Dataset records
※ ※ ※
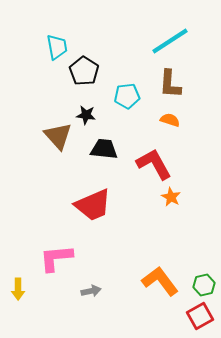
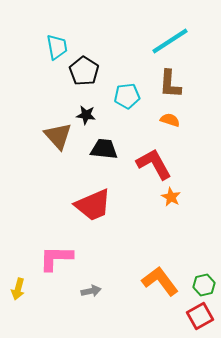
pink L-shape: rotated 6 degrees clockwise
yellow arrow: rotated 15 degrees clockwise
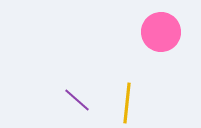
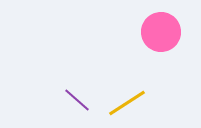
yellow line: rotated 51 degrees clockwise
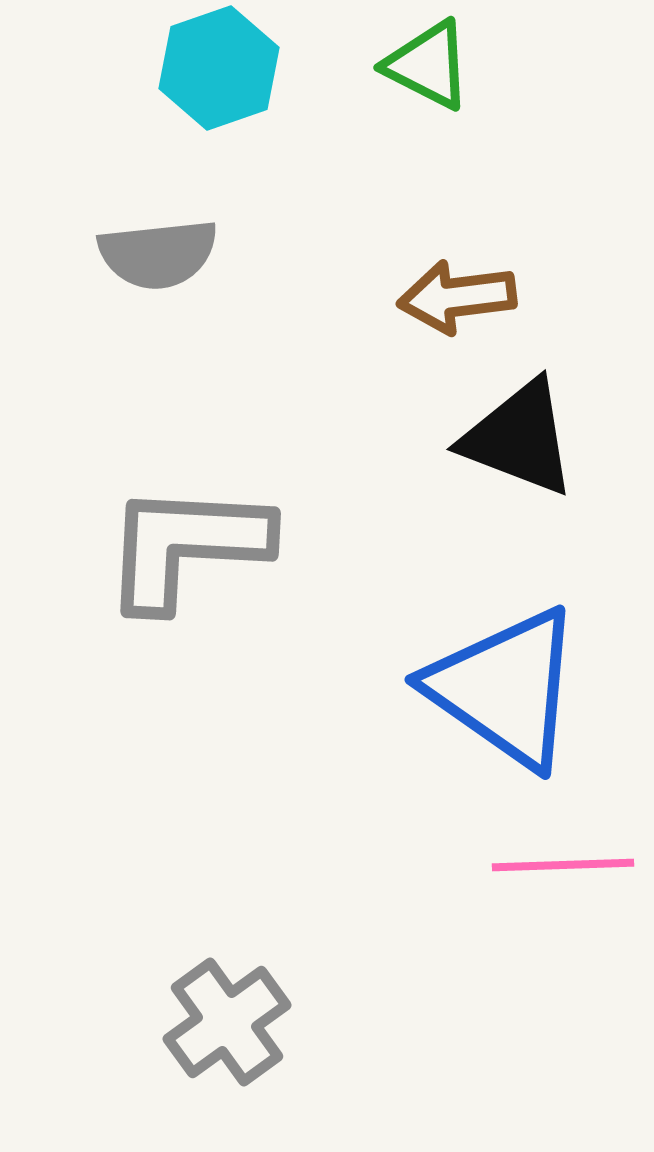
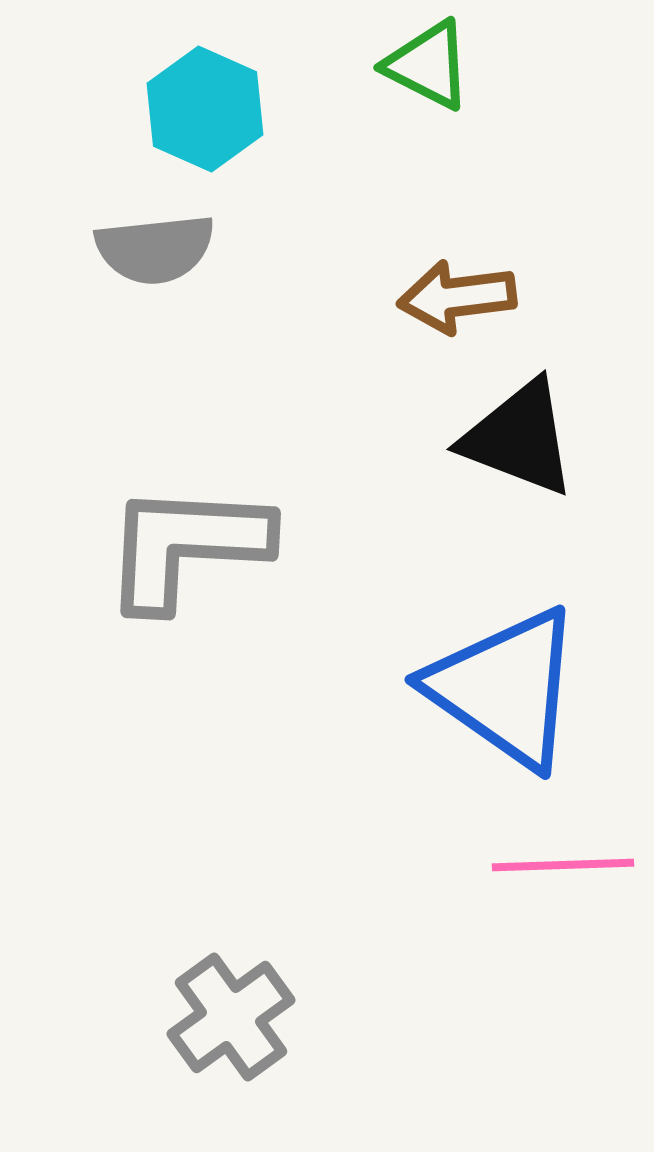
cyan hexagon: moved 14 px left, 41 px down; rotated 17 degrees counterclockwise
gray semicircle: moved 3 px left, 5 px up
gray cross: moved 4 px right, 5 px up
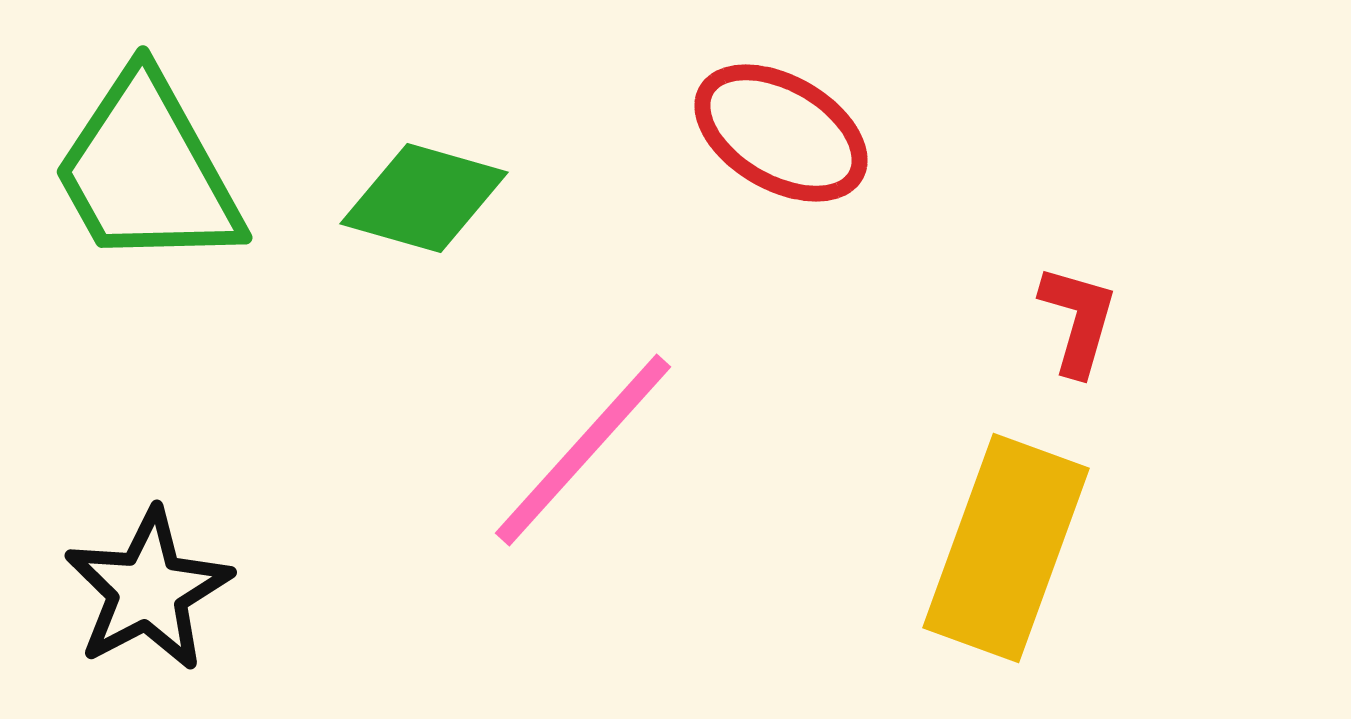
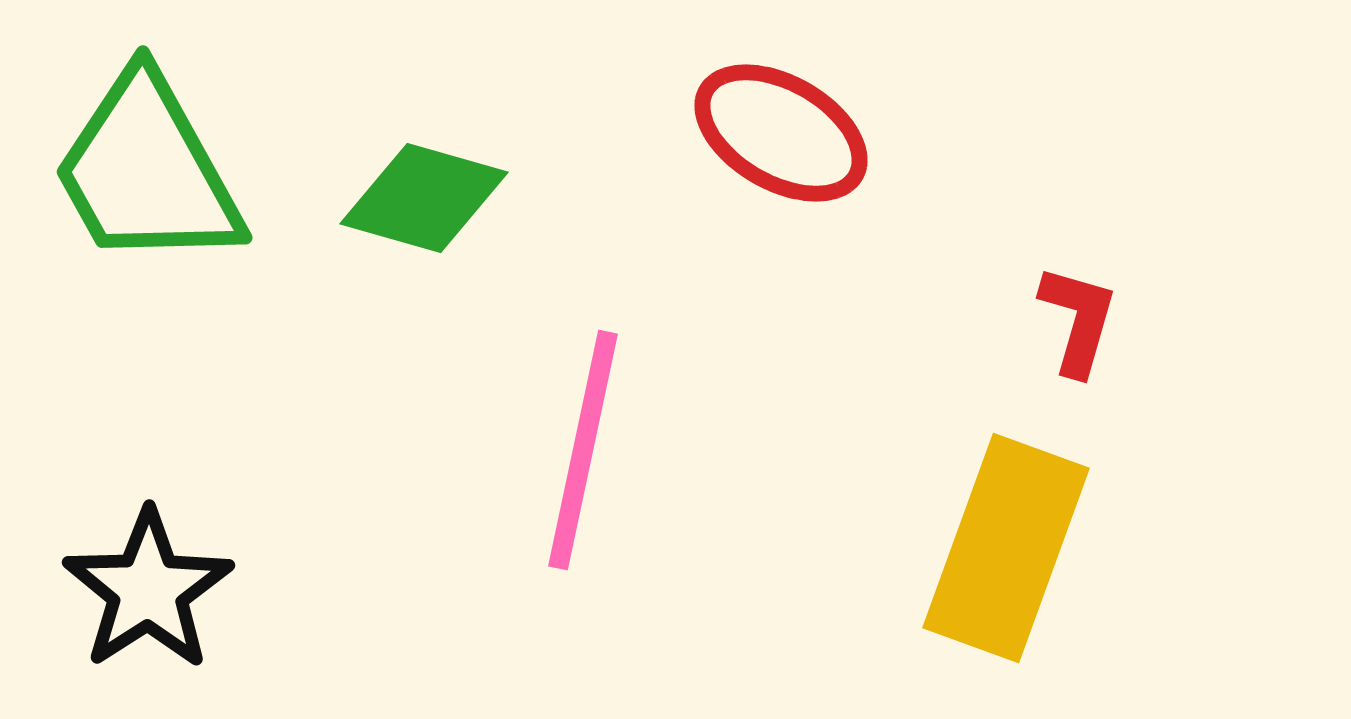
pink line: rotated 30 degrees counterclockwise
black star: rotated 5 degrees counterclockwise
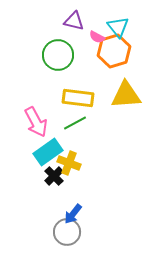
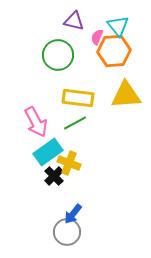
cyan triangle: moved 1 px up
pink semicircle: rotated 84 degrees clockwise
orange hexagon: rotated 12 degrees clockwise
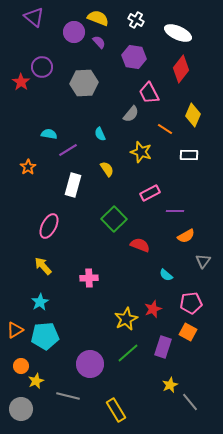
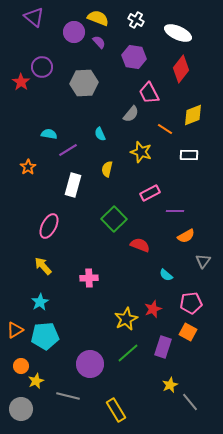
yellow diamond at (193, 115): rotated 45 degrees clockwise
yellow semicircle at (107, 169): rotated 133 degrees counterclockwise
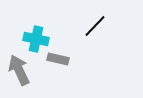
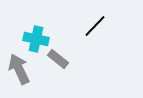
gray rectangle: rotated 25 degrees clockwise
gray arrow: moved 1 px up
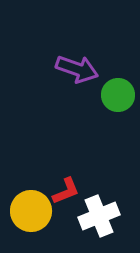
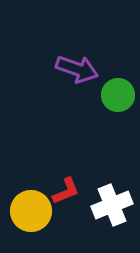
white cross: moved 13 px right, 11 px up
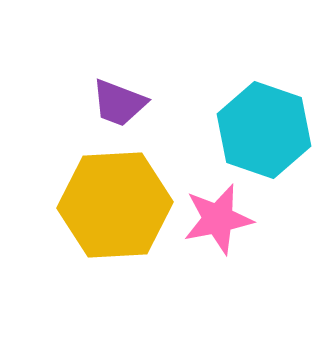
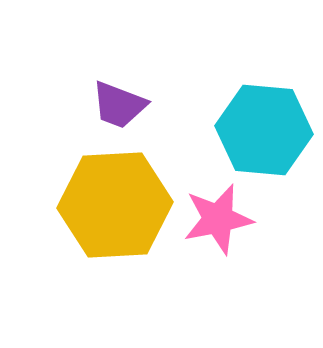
purple trapezoid: moved 2 px down
cyan hexagon: rotated 14 degrees counterclockwise
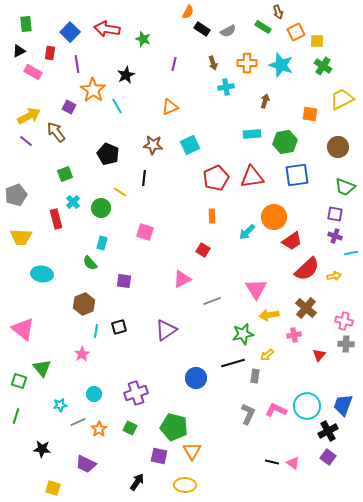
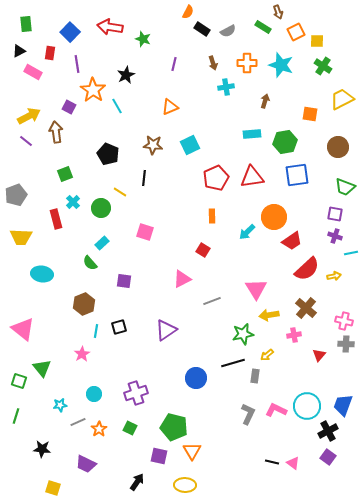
red arrow at (107, 29): moved 3 px right, 2 px up
brown arrow at (56, 132): rotated 30 degrees clockwise
cyan rectangle at (102, 243): rotated 32 degrees clockwise
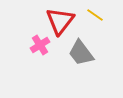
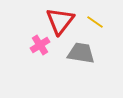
yellow line: moved 7 px down
gray trapezoid: rotated 136 degrees clockwise
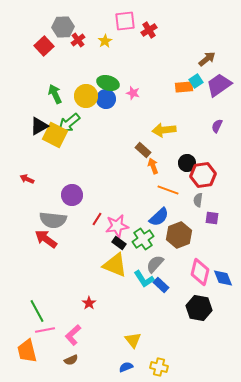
※ ※ ※
Goal:
Tally the lines in the rows above that contain the string "arrow", matching case exactly, and give only that number.

Solution to this task:
4